Collection entries:
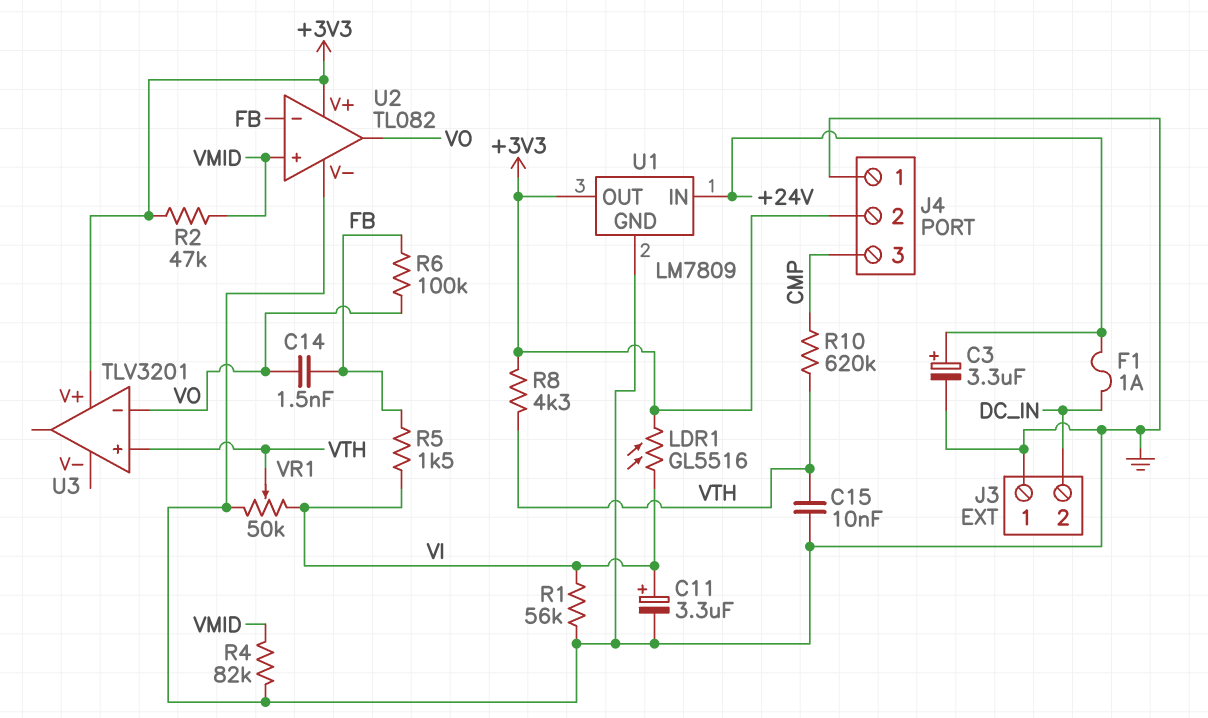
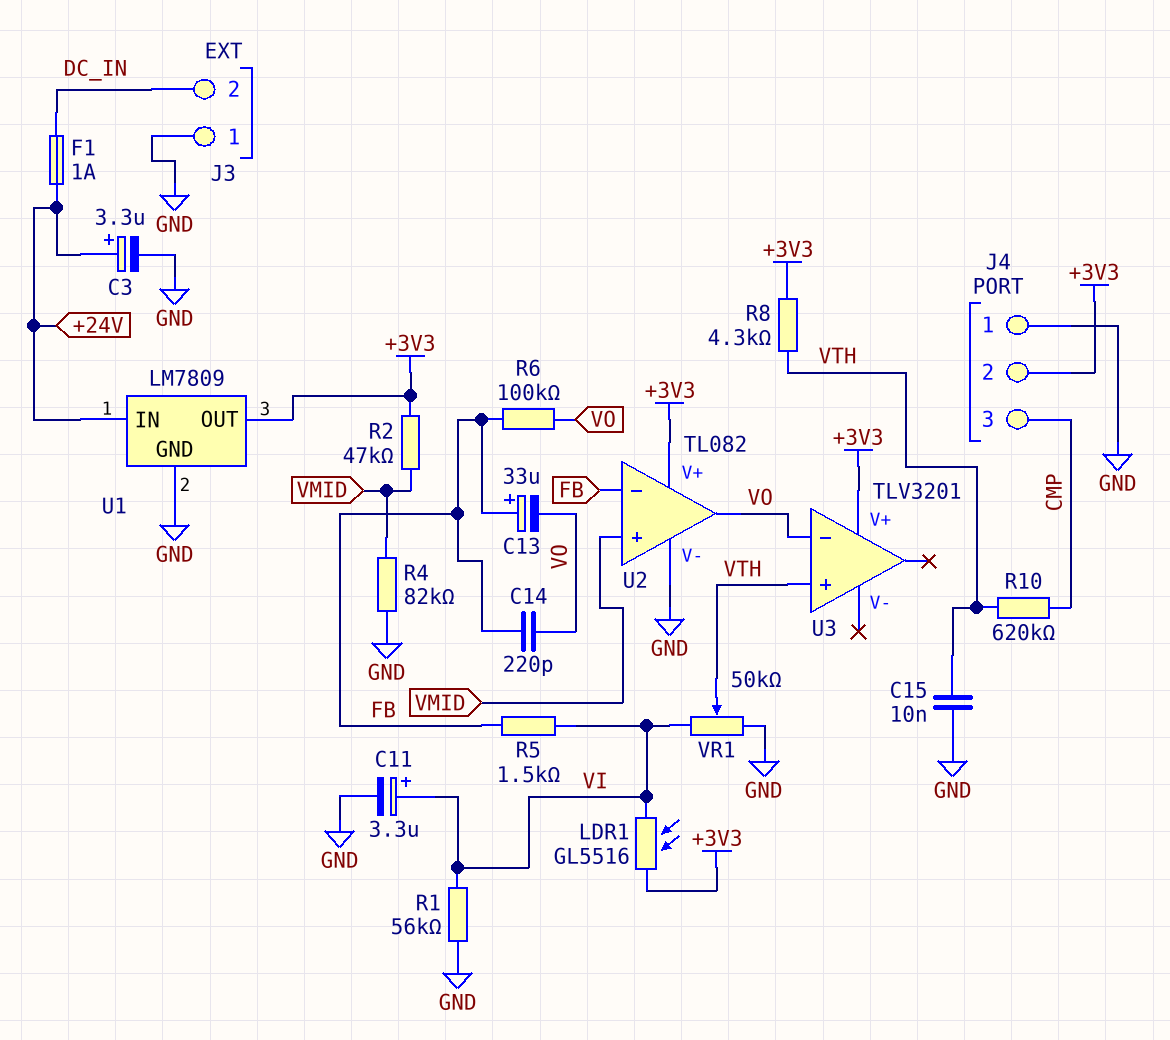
C13: none -> 33uF (plus FB, minus VO)
C14: 1.5nF (FB, VO) -> 220pF (FB, VO)

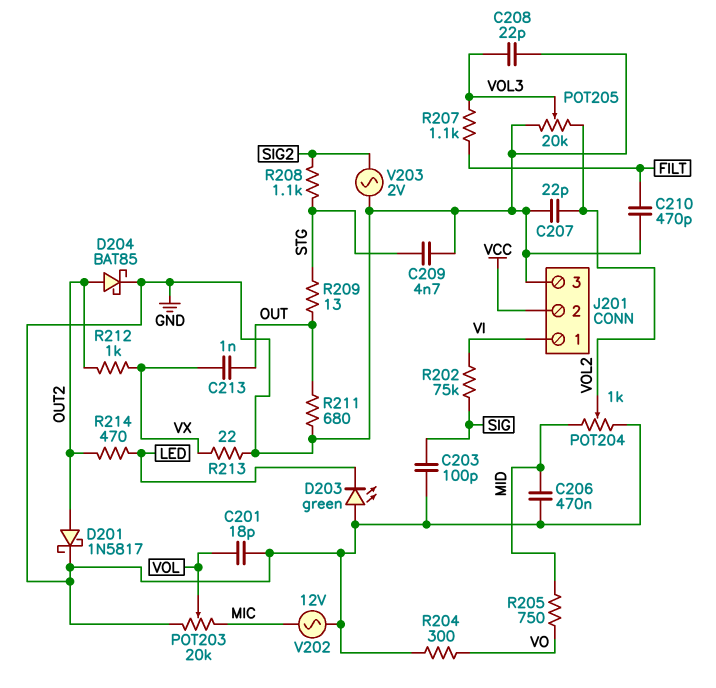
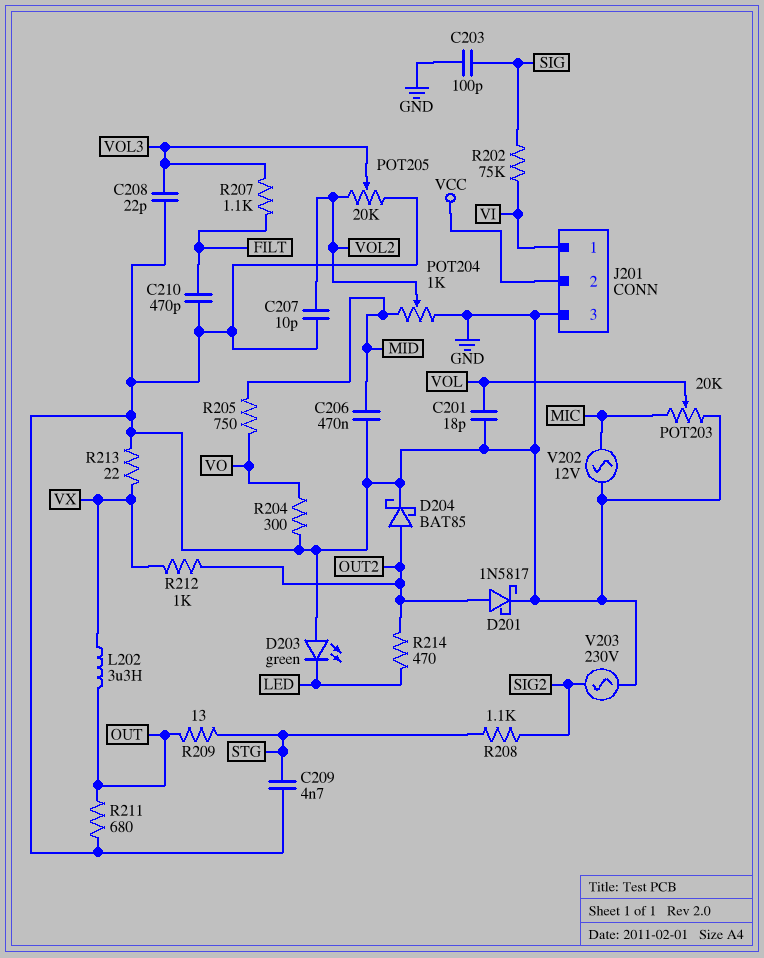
C207: 22pF (GND, VOL2) -> 10pF (GND, VOL2)
C213: 1nF (OUT, VX) -> none
L202: none -> 3.3uH (OUT, VX)
V203: AC 2V (GND, SIG2) -> AC 230V (GND, SIG2)

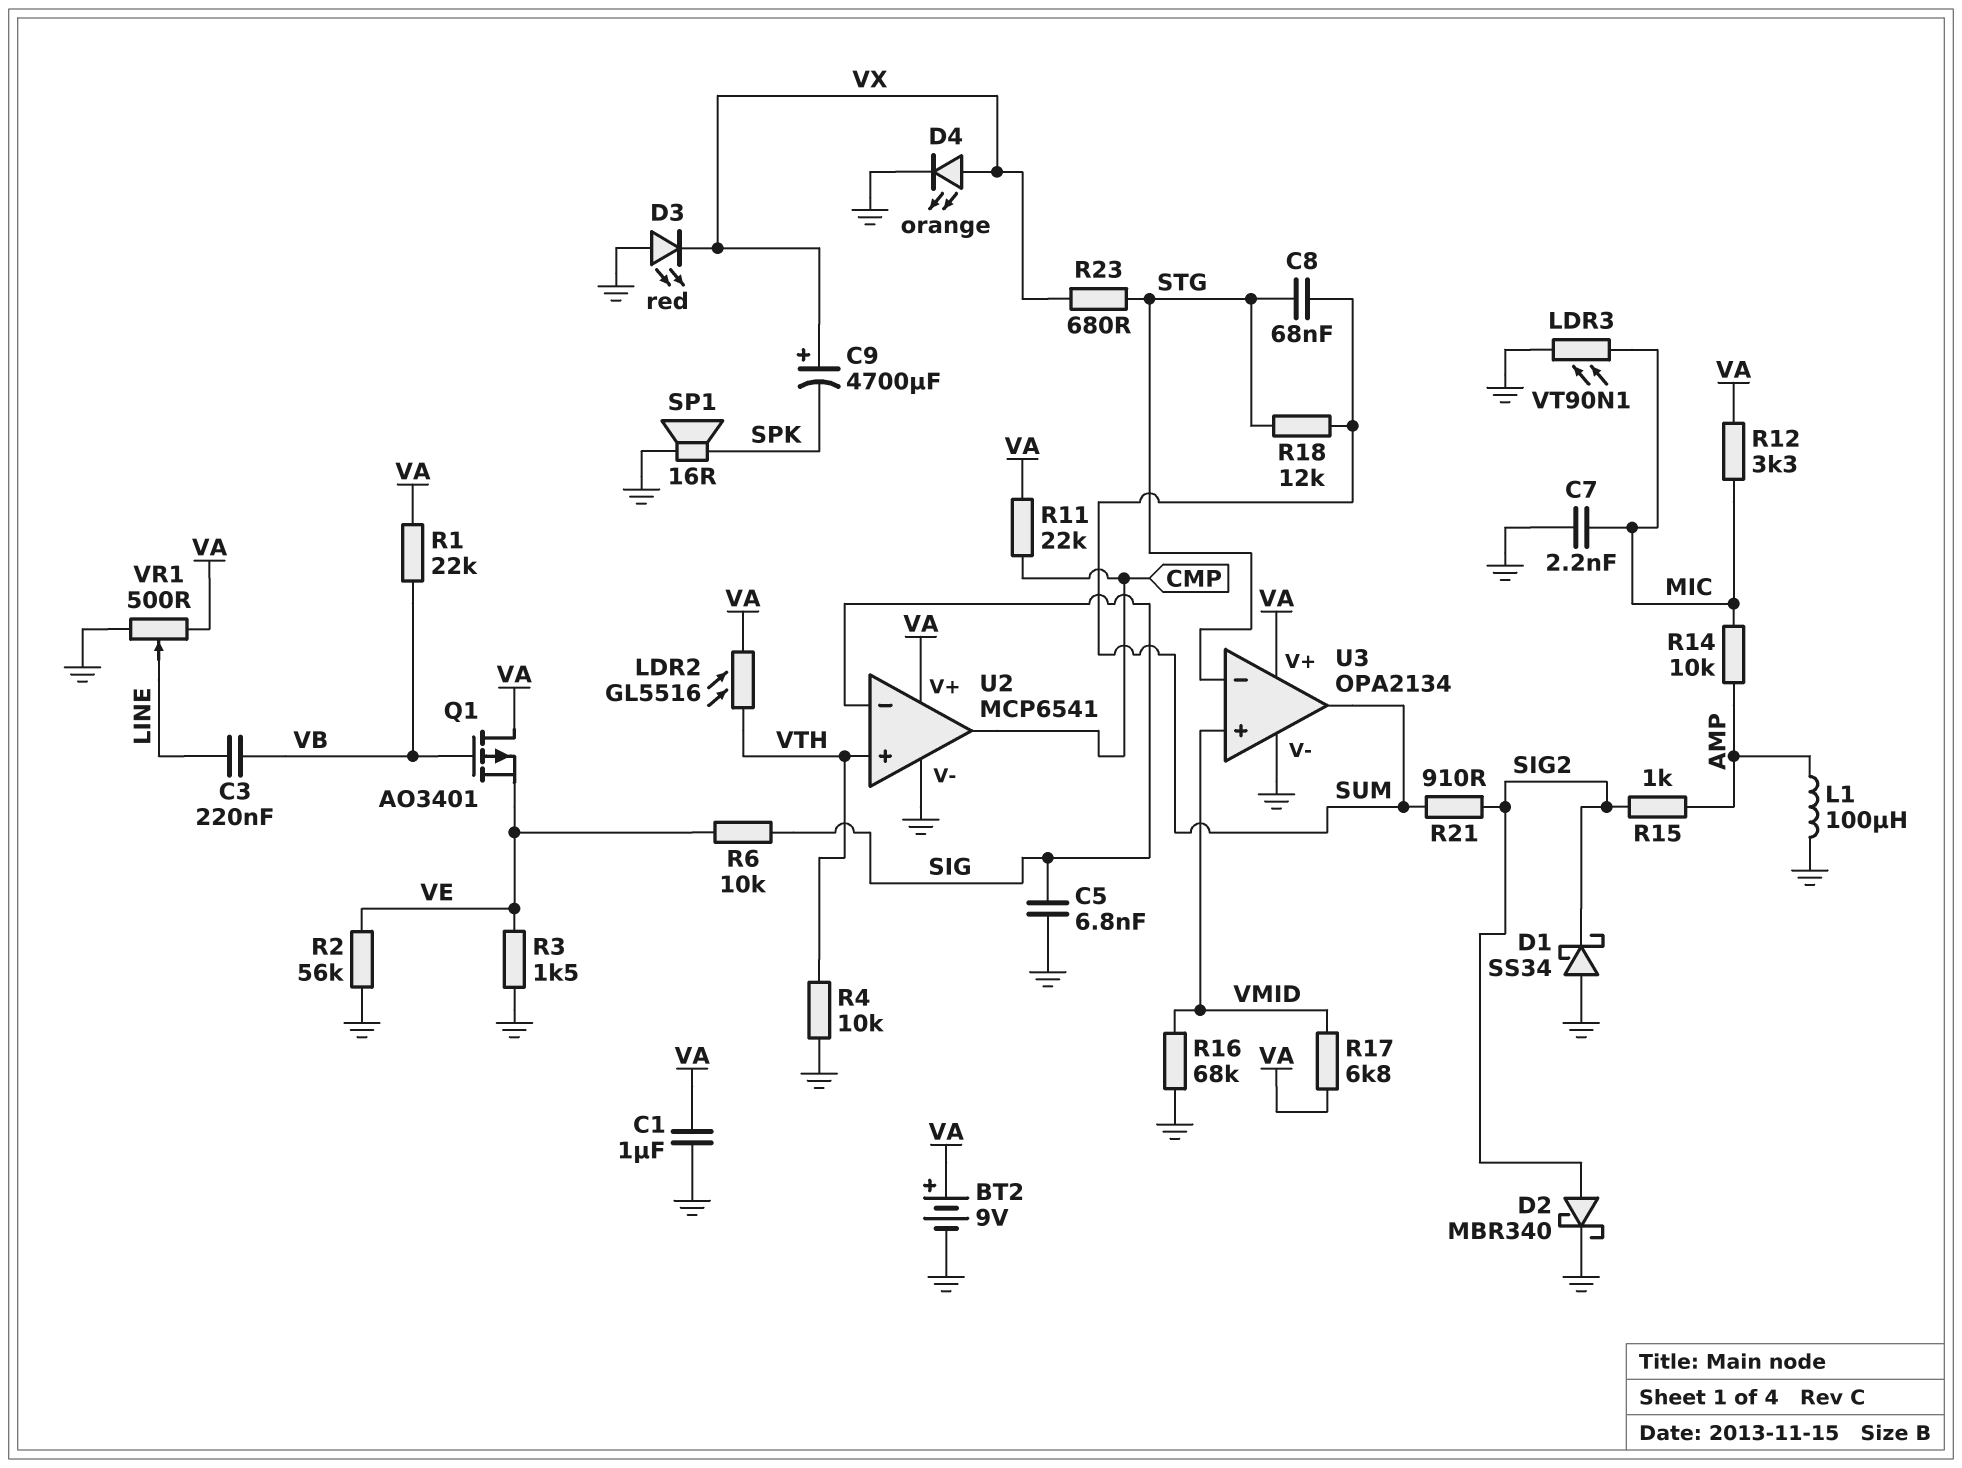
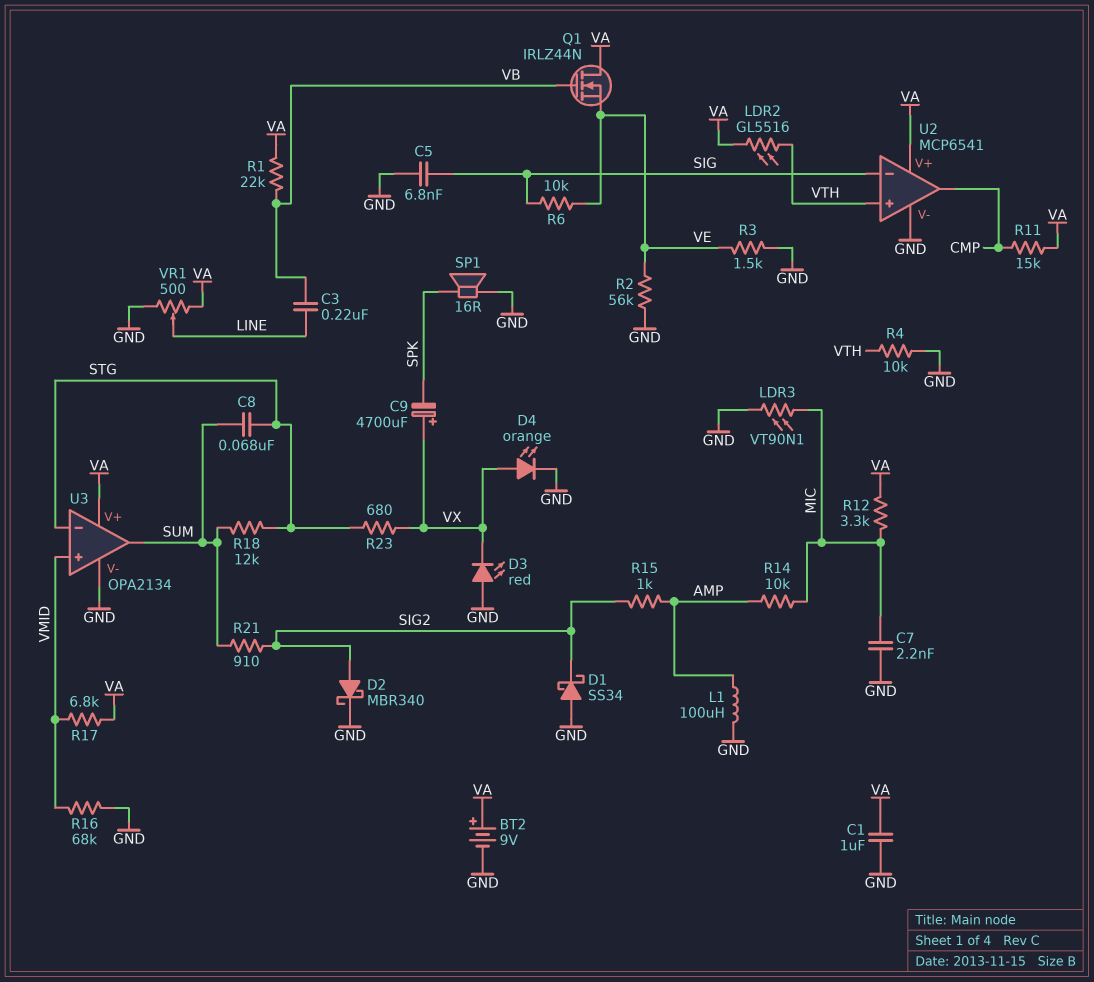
Q1: PMOS AO3401 (G VB, D VA, S VE) -> NMOS IRLZ44N (G VB, D VA, S VE)
R11: 22k (CMP, VA) -> 15k (CMP, VA)

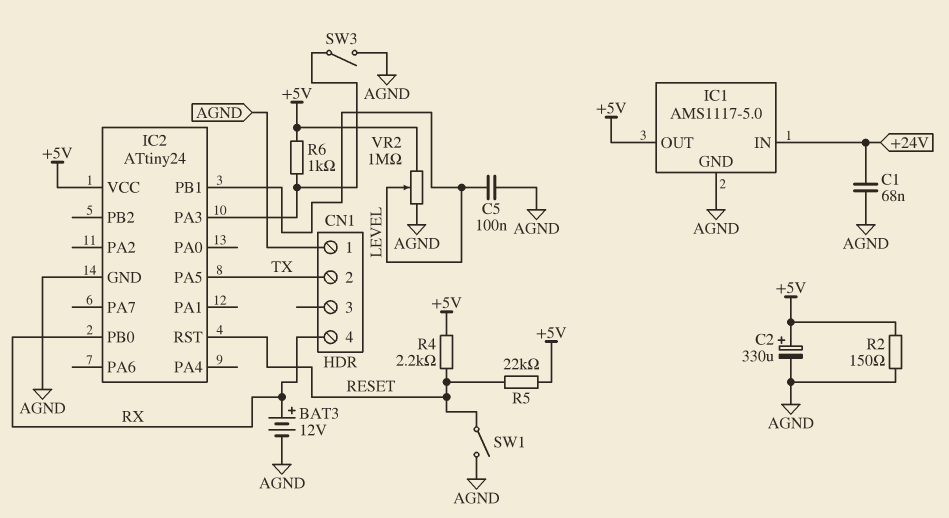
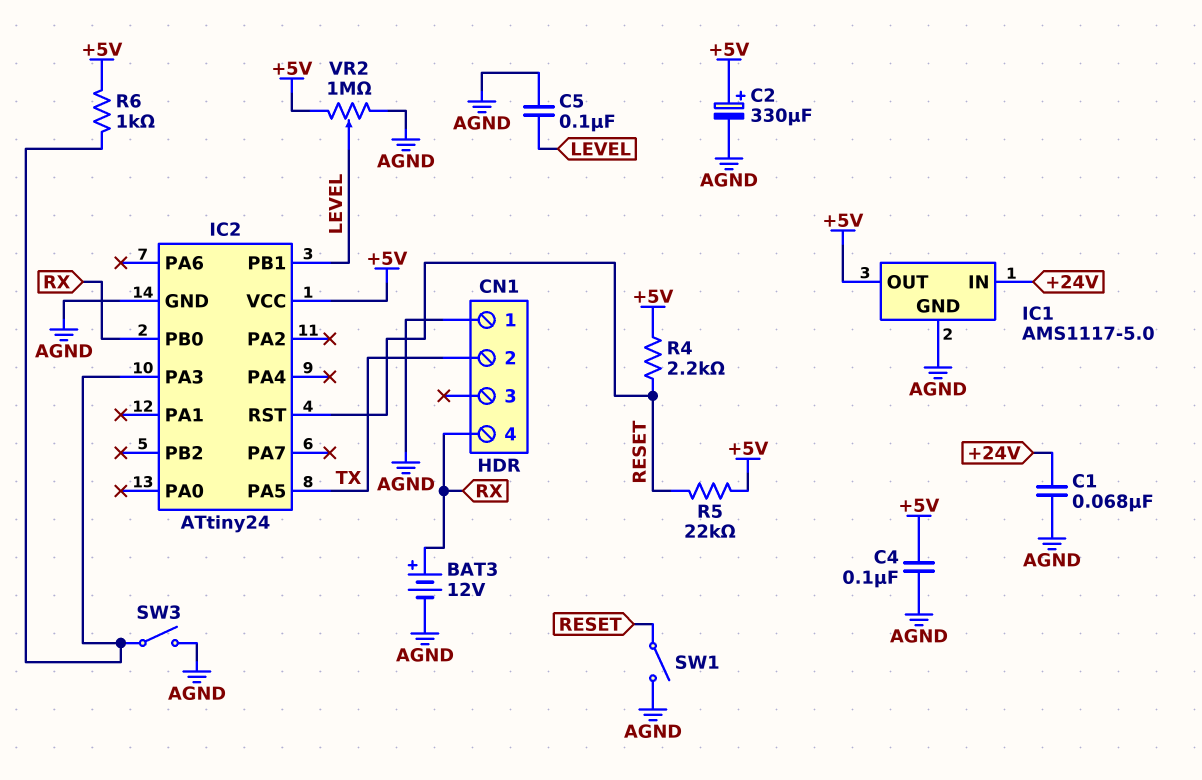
C4: none -> 100nF (+5V, AGND)
R2: 150 (+5V, AGND) -> none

▶ _Problem statement_
Within the entries, find all lines holding "none" and copy each one.

▶ _Written response_
C13: none -> 33uF (plus FB, minus VO)
C213: 1nF (OUT, VX) -> none
L202: none -> 3.3uH (OUT, VX)
C4: none -> 100nF (+5V, AGND)
R2: 150 (+5V, AGND) -> none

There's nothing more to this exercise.